The result should be the full listing copied exactly, with no pictures in it.

===

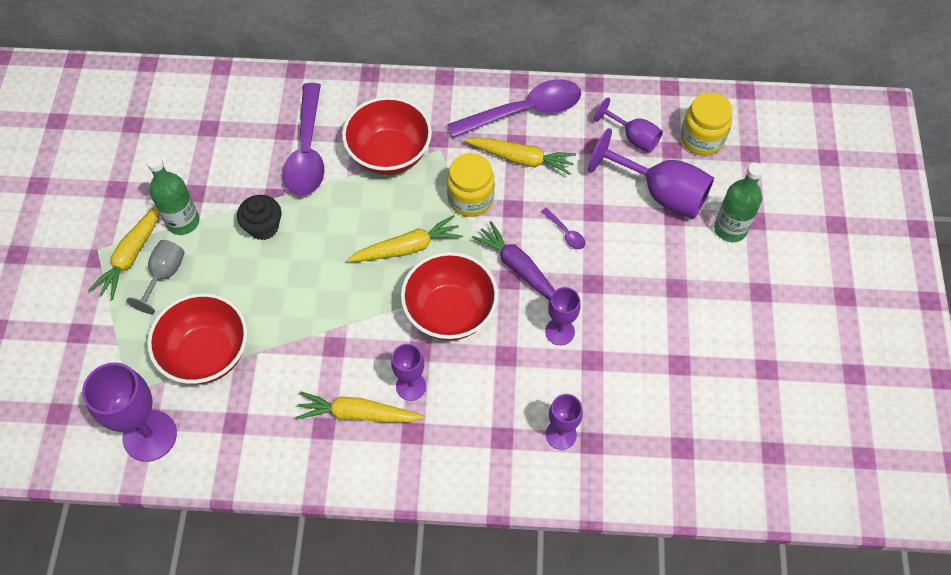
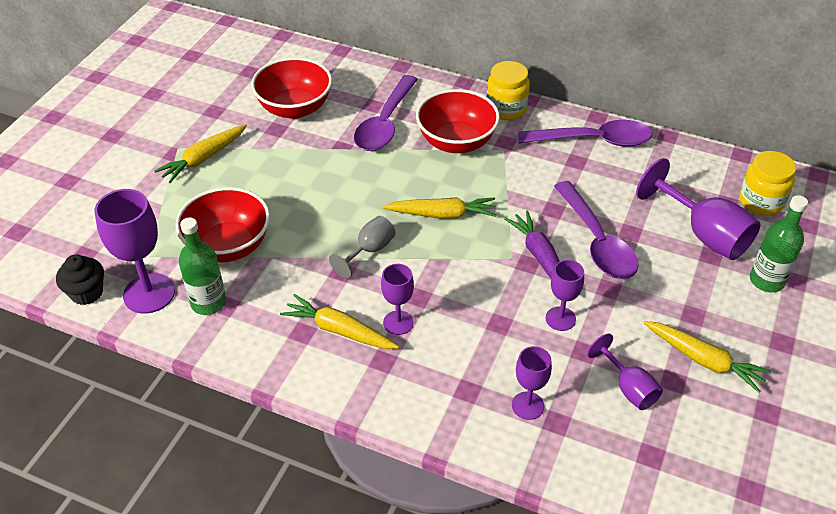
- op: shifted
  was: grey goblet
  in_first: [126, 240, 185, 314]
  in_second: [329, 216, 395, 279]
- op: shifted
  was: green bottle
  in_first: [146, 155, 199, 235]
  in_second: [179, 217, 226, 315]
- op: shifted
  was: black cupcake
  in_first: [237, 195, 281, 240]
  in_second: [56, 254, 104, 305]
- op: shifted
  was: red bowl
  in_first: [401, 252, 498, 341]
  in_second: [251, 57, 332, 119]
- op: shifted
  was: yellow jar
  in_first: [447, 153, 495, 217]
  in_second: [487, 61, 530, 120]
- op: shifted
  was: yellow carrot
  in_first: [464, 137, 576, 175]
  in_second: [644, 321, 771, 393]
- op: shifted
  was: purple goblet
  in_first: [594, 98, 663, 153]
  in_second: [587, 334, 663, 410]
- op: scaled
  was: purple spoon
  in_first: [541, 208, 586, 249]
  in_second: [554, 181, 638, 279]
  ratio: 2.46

===

- [WRITTEN SOLUTION]
- op: shifted
  was: grey goblet
  in_first: [126, 240, 185, 314]
  in_second: [329, 216, 395, 279]
- op: shifted
  was: green bottle
  in_first: [146, 155, 199, 235]
  in_second: [179, 217, 226, 315]
- op: shifted
  was: black cupcake
  in_first: [237, 195, 281, 240]
  in_second: [56, 254, 104, 305]
- op: shifted
  was: red bowl
  in_first: [401, 252, 498, 341]
  in_second: [251, 57, 332, 119]
- op: shifted
  was: yellow jar
  in_first: [447, 153, 495, 217]
  in_second: [487, 61, 530, 120]
- op: shifted
  was: yellow carrot
  in_first: [464, 137, 576, 175]
  in_second: [644, 321, 771, 393]
- op: shifted
  was: purple goblet
  in_first: [594, 98, 663, 153]
  in_second: [587, 334, 663, 410]
- op: scaled
  was: purple spoon
  in_first: [541, 208, 586, 249]
  in_second: [554, 181, 638, 279]
  ratio: 2.46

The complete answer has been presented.